** Opening Data shown block **

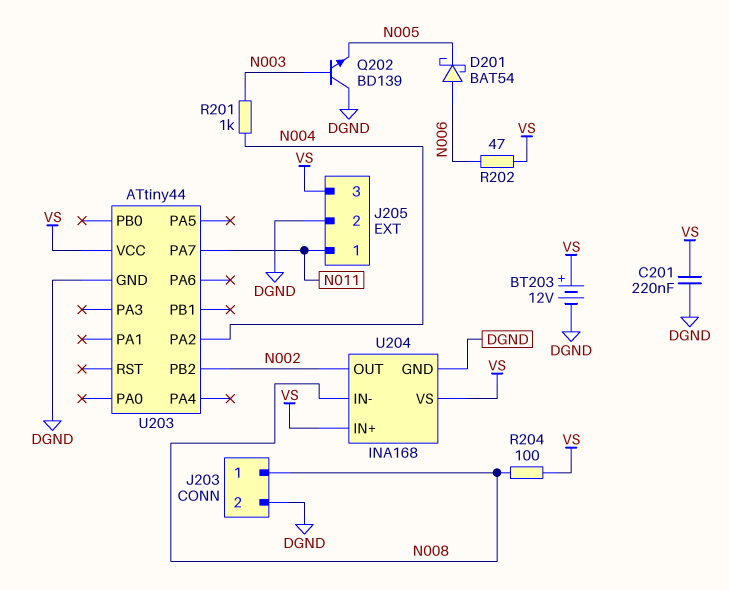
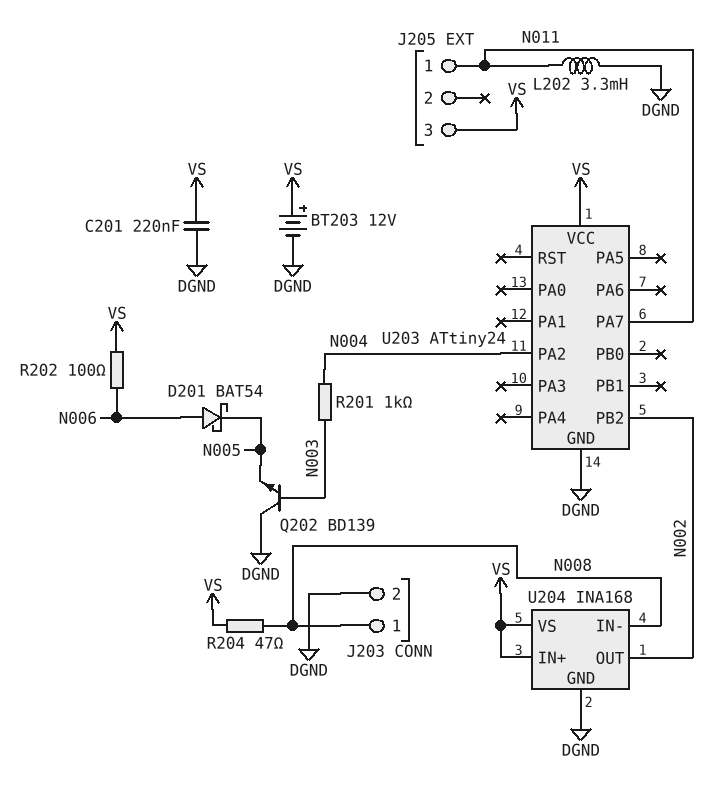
J205 pin 2: DGND -> none
L202: none -> 3.3mH (DGND, N011)
R202: 47 (N006, VS) -> 100 (N006, VS)
R204: 100 (N008, VS) -> 47 (N008, VS)
U203: ATtiny44 -> ATtiny24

** Closing Data shown block **

◆ Task item ◆
Could every line above be set down exactly, with the pictures omitted?

◆ Worked solution ◆
J205 pin 2: DGND -> none
L202: none -> 3.3mH (DGND, N011)
R202: 47 (N006, VS) -> 100 (N006, VS)
R204: 100 (N008, VS) -> 47 (N008, VS)
U203: ATtiny44 -> ATtiny24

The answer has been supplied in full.